*Given data:*
◇ ◇ ◇ ◇ ◇

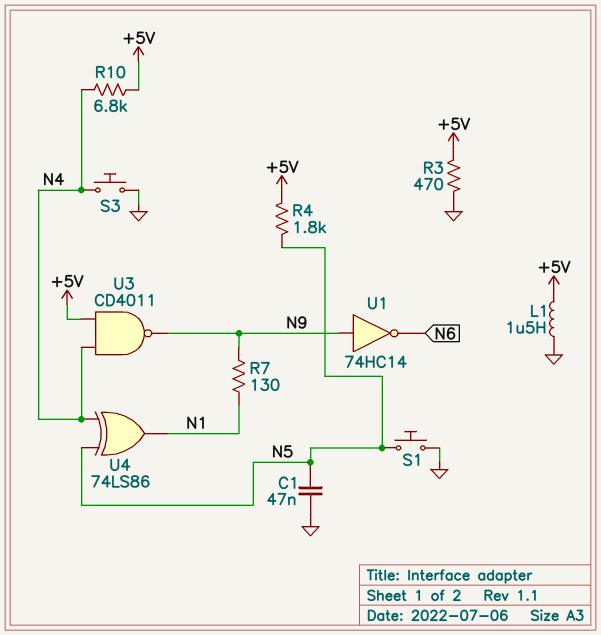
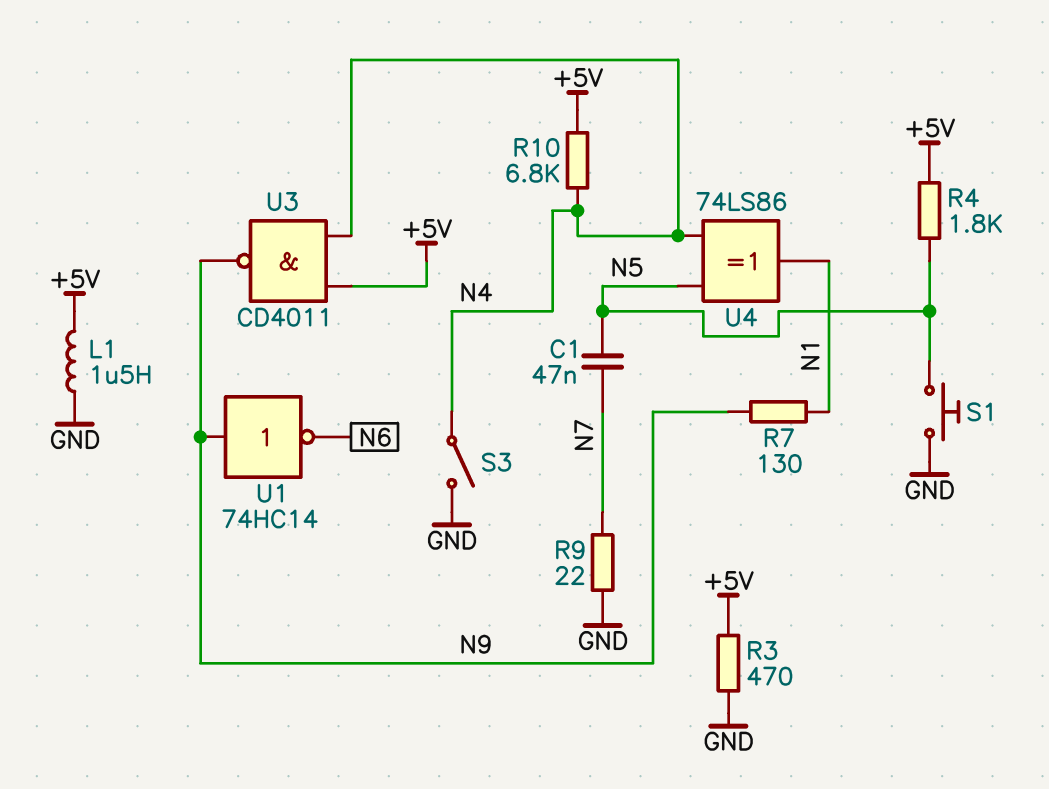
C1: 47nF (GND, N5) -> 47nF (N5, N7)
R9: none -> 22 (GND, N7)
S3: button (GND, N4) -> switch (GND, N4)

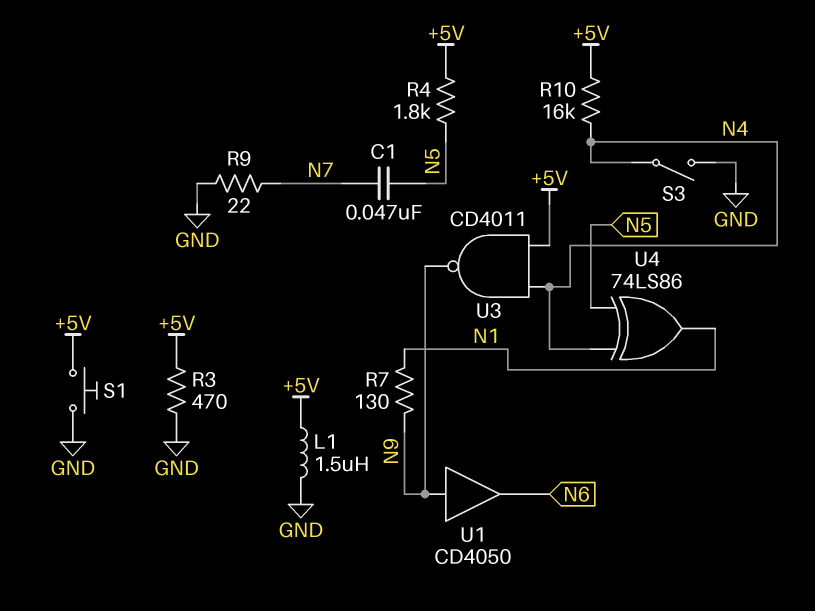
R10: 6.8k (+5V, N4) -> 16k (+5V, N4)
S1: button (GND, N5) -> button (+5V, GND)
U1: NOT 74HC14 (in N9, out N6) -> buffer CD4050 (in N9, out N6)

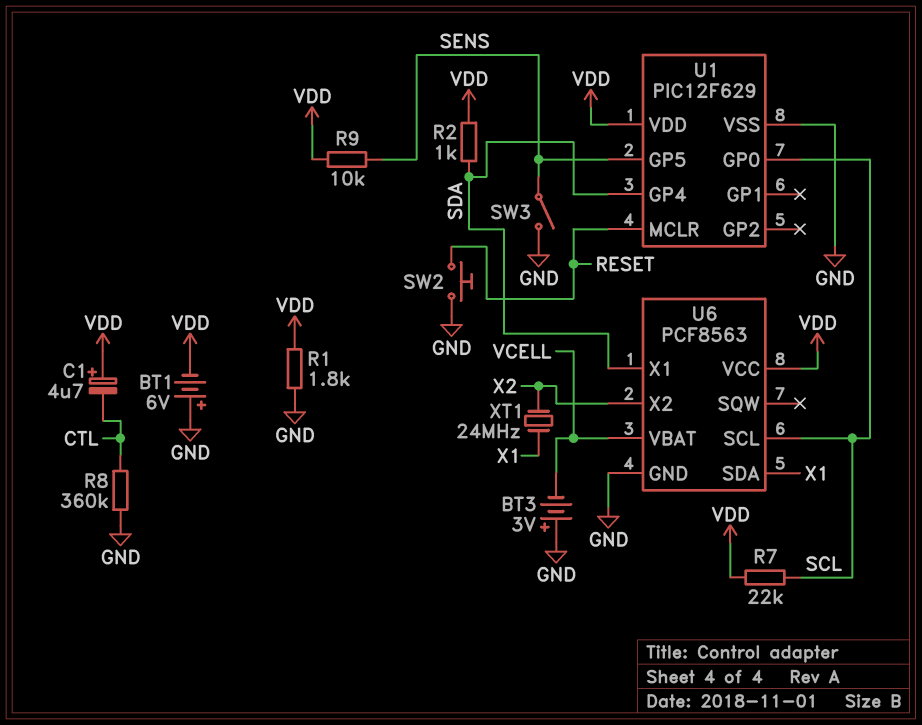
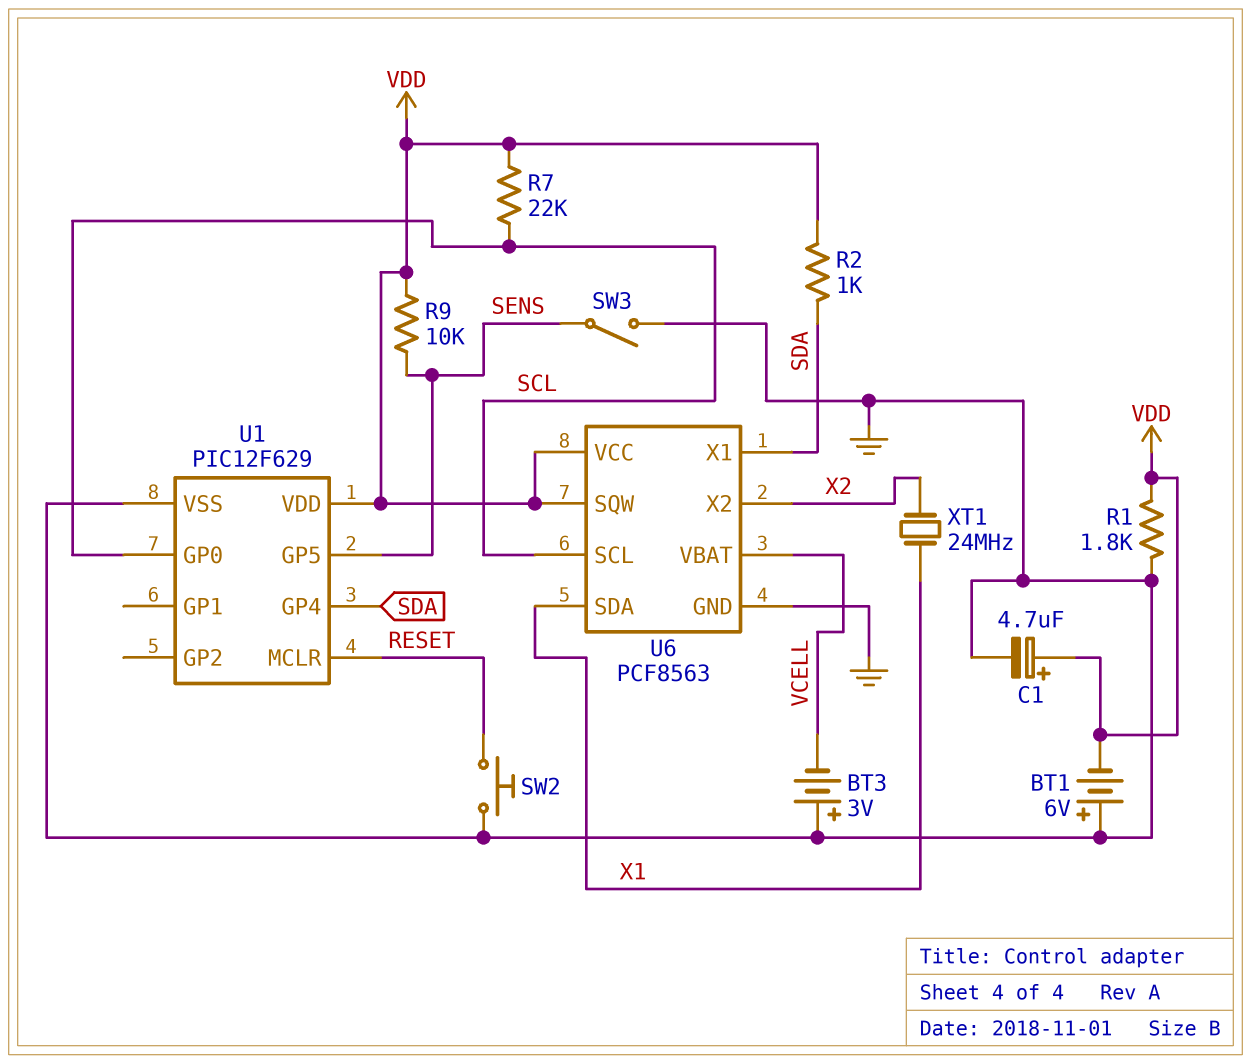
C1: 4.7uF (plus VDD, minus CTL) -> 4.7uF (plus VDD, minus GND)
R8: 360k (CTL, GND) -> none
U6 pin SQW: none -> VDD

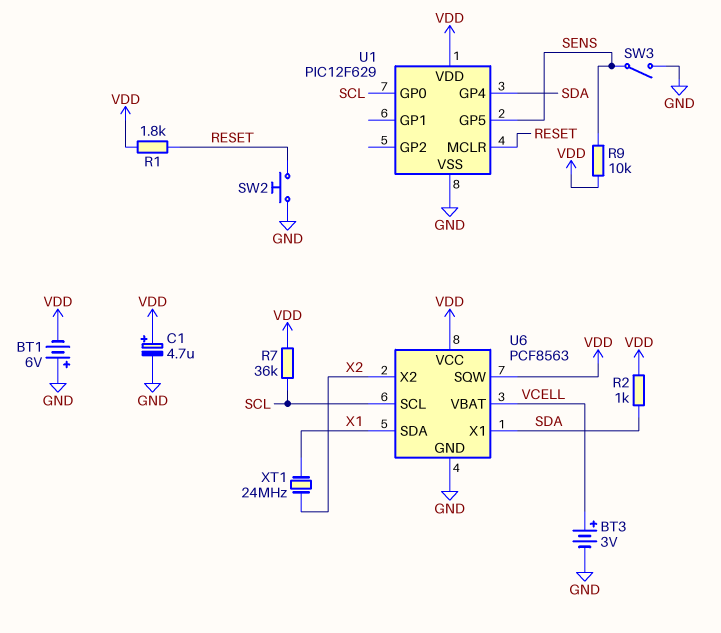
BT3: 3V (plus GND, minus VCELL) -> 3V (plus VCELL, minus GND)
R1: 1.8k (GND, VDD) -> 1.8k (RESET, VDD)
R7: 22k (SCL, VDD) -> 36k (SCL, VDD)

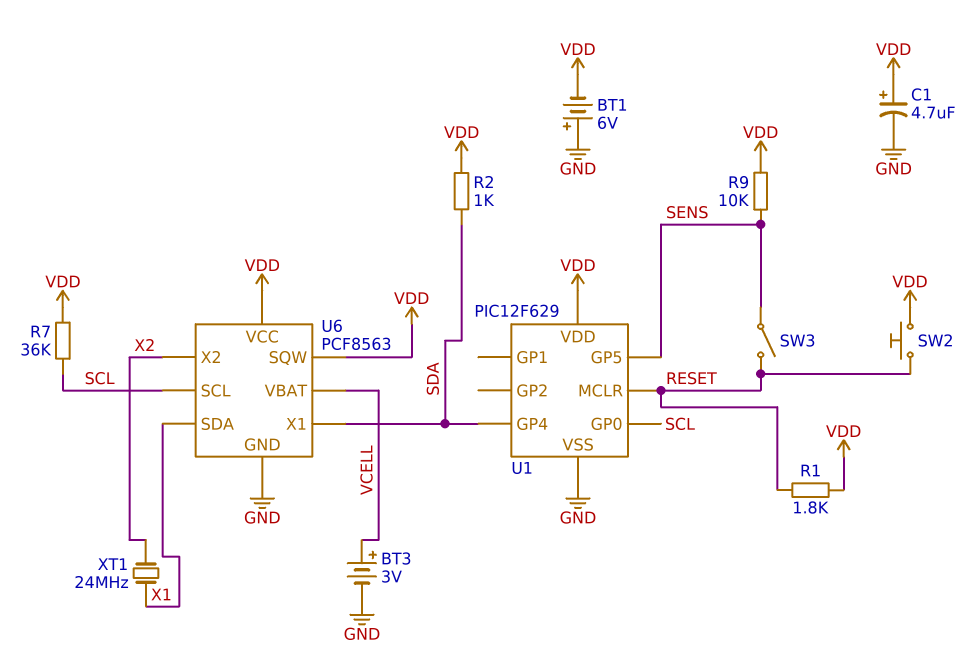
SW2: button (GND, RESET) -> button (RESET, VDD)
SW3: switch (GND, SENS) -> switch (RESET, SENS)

◇ ◇ ◇ ◇ ◇

*Problem to solve:*
Beginning at the line that contains "S3: button (GND, N4) -> switch (GND, N4)", transcribe it and every later line through the last line of the data above, exactly, and drop the pictures.

*Answer area:*
S3: button (GND, N4) -> switch (GND, N4)

R10: 6.8k (+5V, N4) -> 16k (+5V, N4)
S1: button (GND, N5) -> button (+5V, GND)
U1: NOT 74HC14 (in N9, out N6) -> buffer CD4050 (in N9, out N6)

C1: 4.7uF (plus VDD, minus CTL) -> 4.7uF (plus VDD, minus GND)
R8: 360k (CTL, GND) -> none
U6 pin SQW: none -> VDD

BT3: 3V (plus GND, minus VCELL) -> 3V (plus VCELL, minus GND)
R1: 1.8k (GND, VDD) -> 1.8k (RESET, VDD)
R7: 22k (SCL, VDD) -> 36k (SCL, VDD)

SW2: button (GND, RESET) -> button (RESET, VDD)
SW3: switch (GND, SENS) -> switch (RESET, SENS)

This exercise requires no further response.